INFORMATION SUPPLIED below:
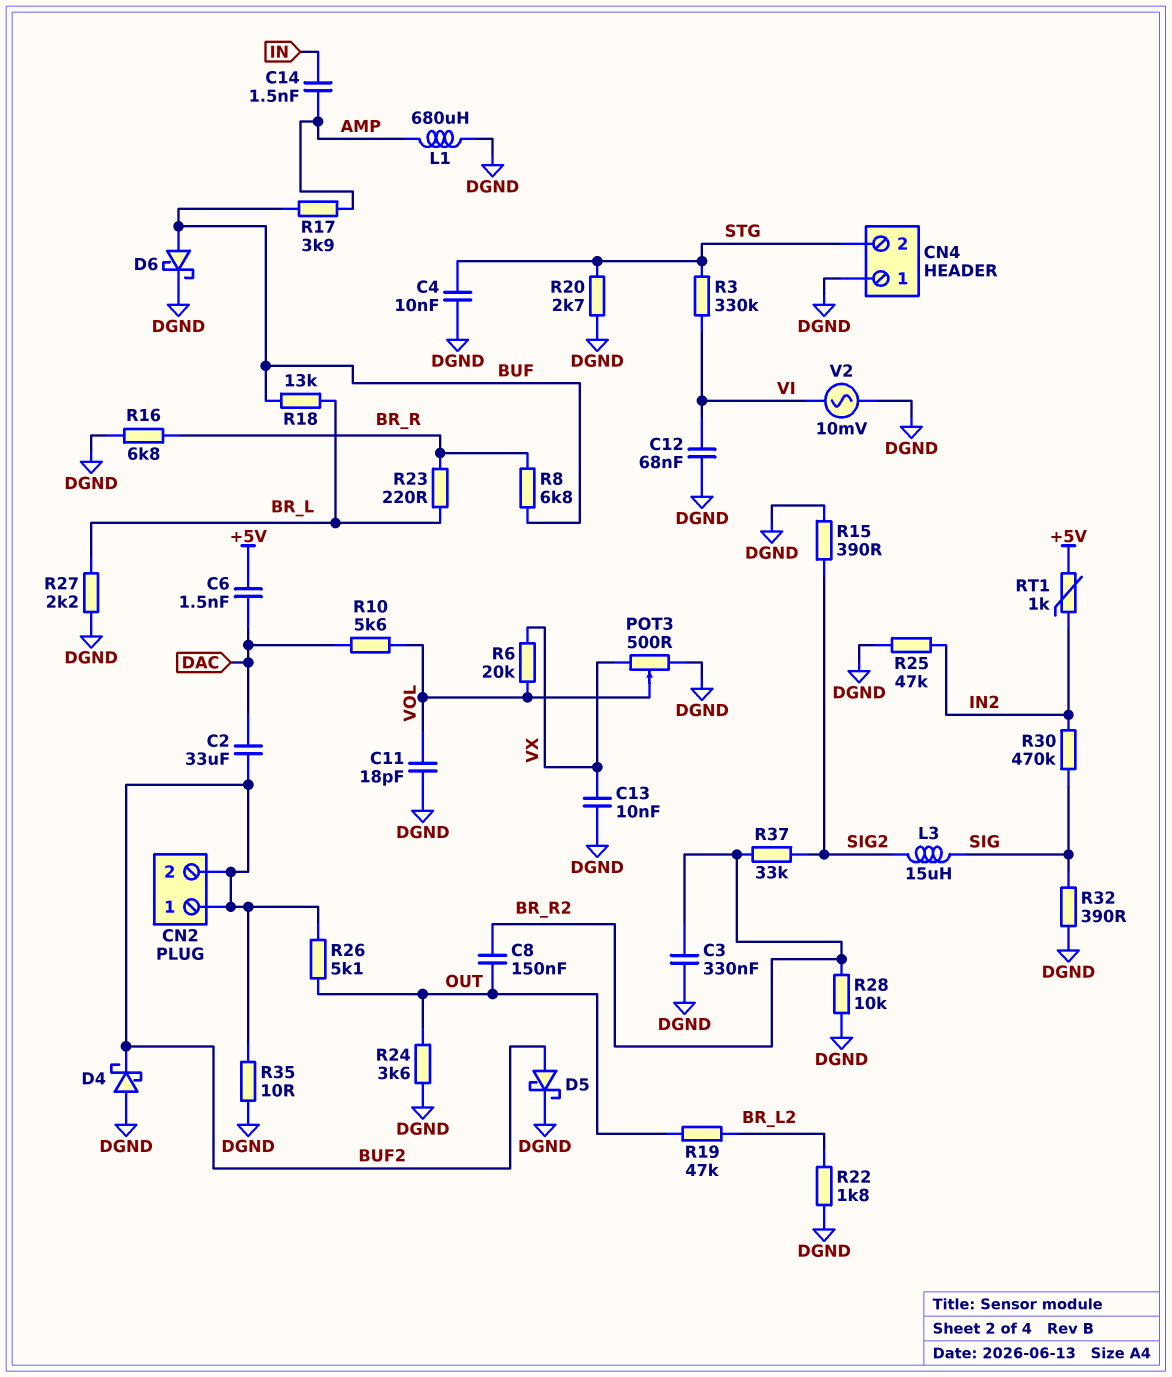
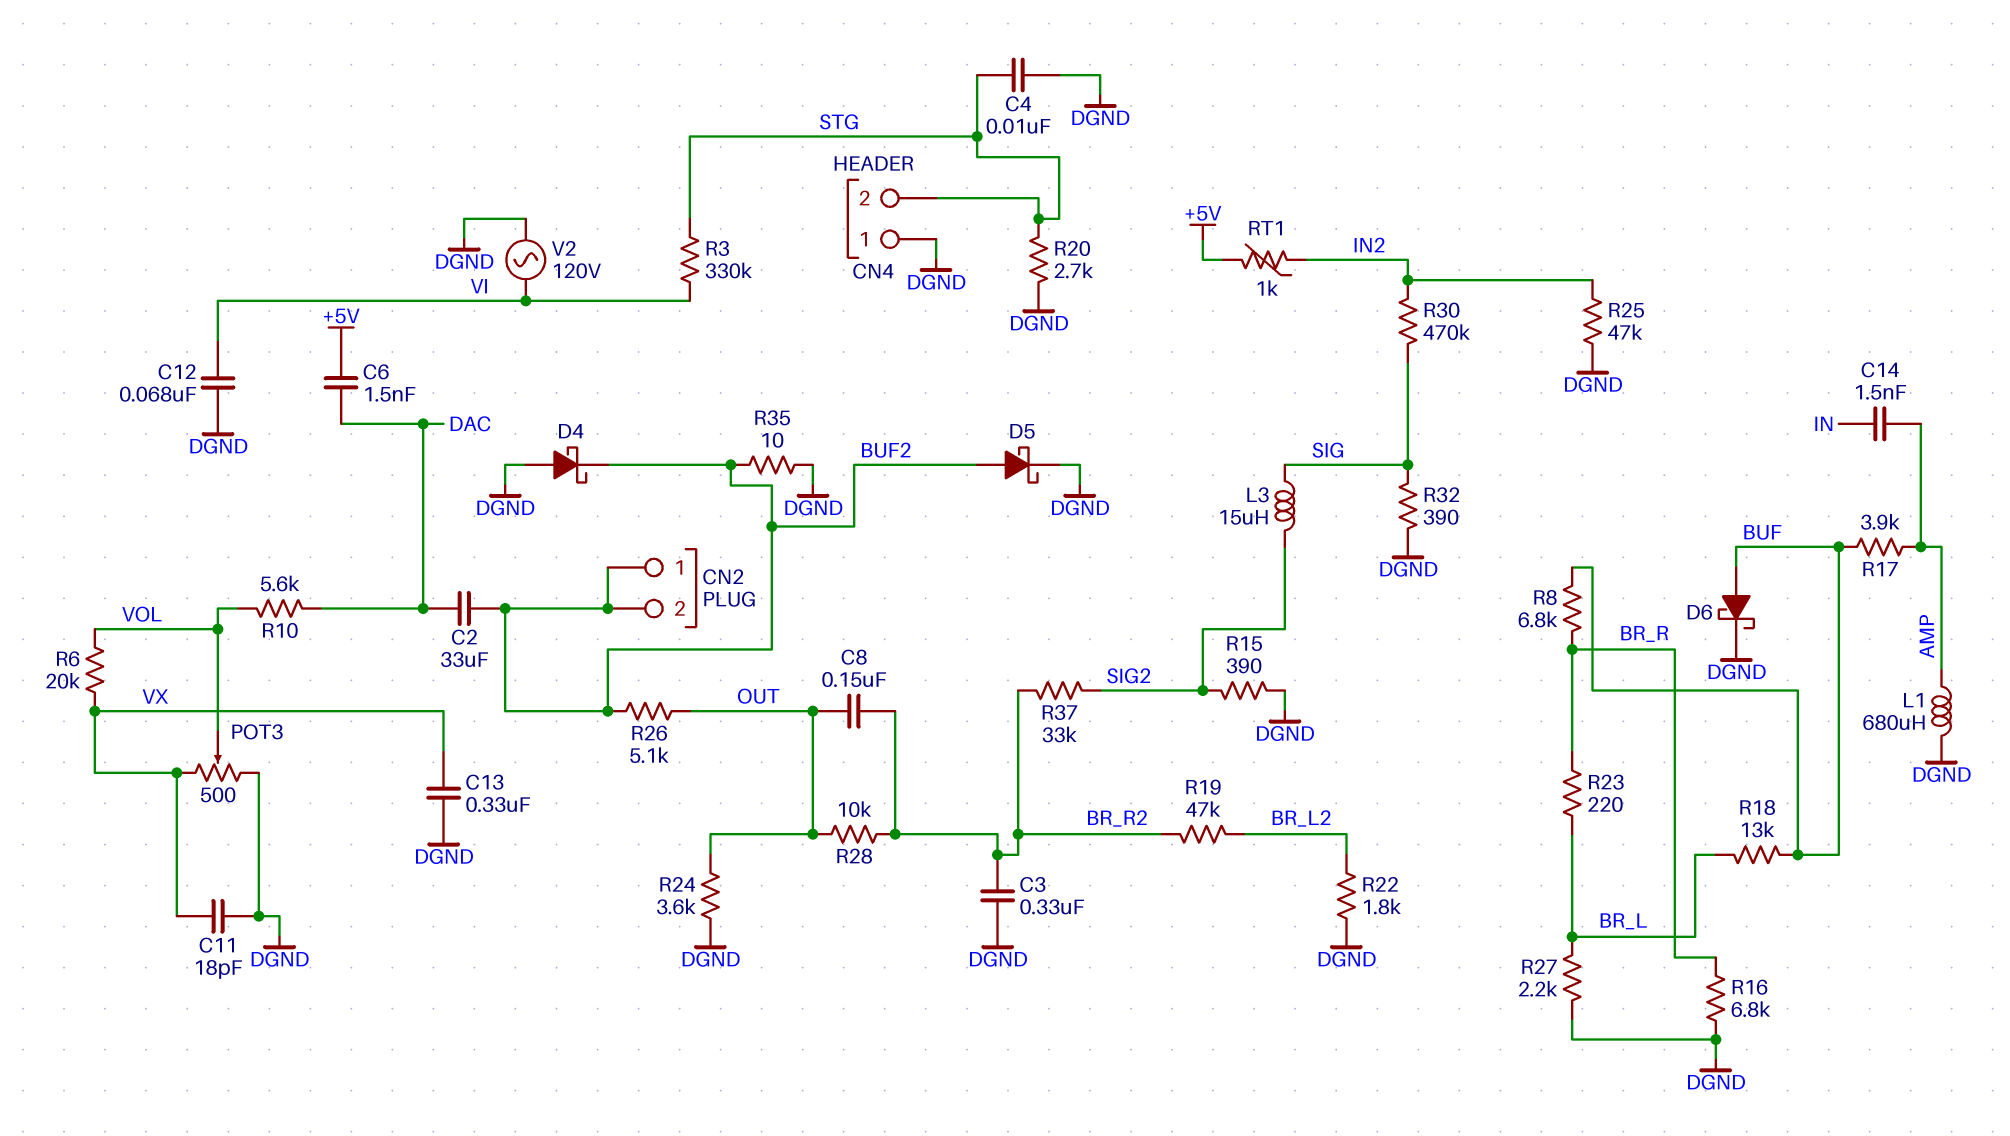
C11: 18pF (DGND, VOL) -> 18pF (DGND, VX)
C13: 10nF (DGND, VX) -> 330nF (DGND, VX)
R19: 47k (BR_L2, OUT) -> 47k (BR_L2, BR_R2)
R28: 10k (BR_R2, DGND) -> 10k (BR_R2, OUT)
V2: AC 10mV (DGND, VI) -> AC 120V (DGND, VI)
End of INFORMATION SUPPLIED.
-- WHAT YOU ARE ASKED TO DO --
Check each line of the records above for the string "DGND", and report every line that has it.

-- EXERCISE RESPONSE --
C11: 18pF (DGND, VOL) -> 18pF (DGND, VX)
C13: 10nF (DGND, VX) -> 330nF (DGND, VX)
R28: 10k (BR_R2, DGND) -> 10k (BR_R2, OUT)
V2: AC 10mV (DGND, VI) -> AC 120V (DGND, VI)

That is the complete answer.